Work task -> Beginning with the line where "turquoise boat [382,52,468,134]" appears, please restate each line of the records below word for word until the last one, inclusive, and nothing else.

########################################

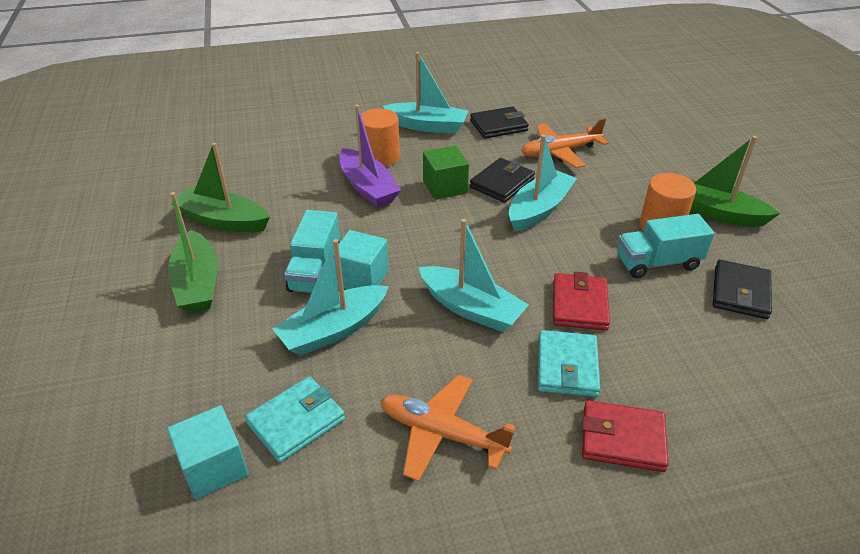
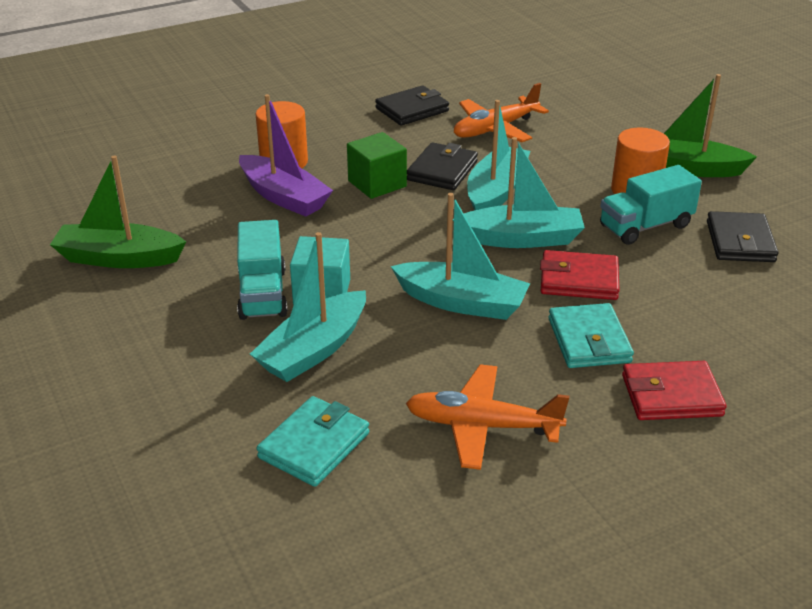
camera: 15 degrees left, 5 degrees down
turquoise cube [167,405,248,499] -> none
green boat [168,192,218,313] -> none
turquoise boat [382,52,468,134] -> turquoise boat moved to [453,137,585,248]
red wallet [553,272,610,330] -> red wallet turned 75 degrees counterclockwise [540,250,620,300]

########################################

Output for this exercise ->
turquoise boat [382,52,468,134] -> turquoise boat moved to [453,137,585,248]
red wallet [553,272,610,330] -> red wallet turned 75 degrees counterclockwise [540,250,620,300]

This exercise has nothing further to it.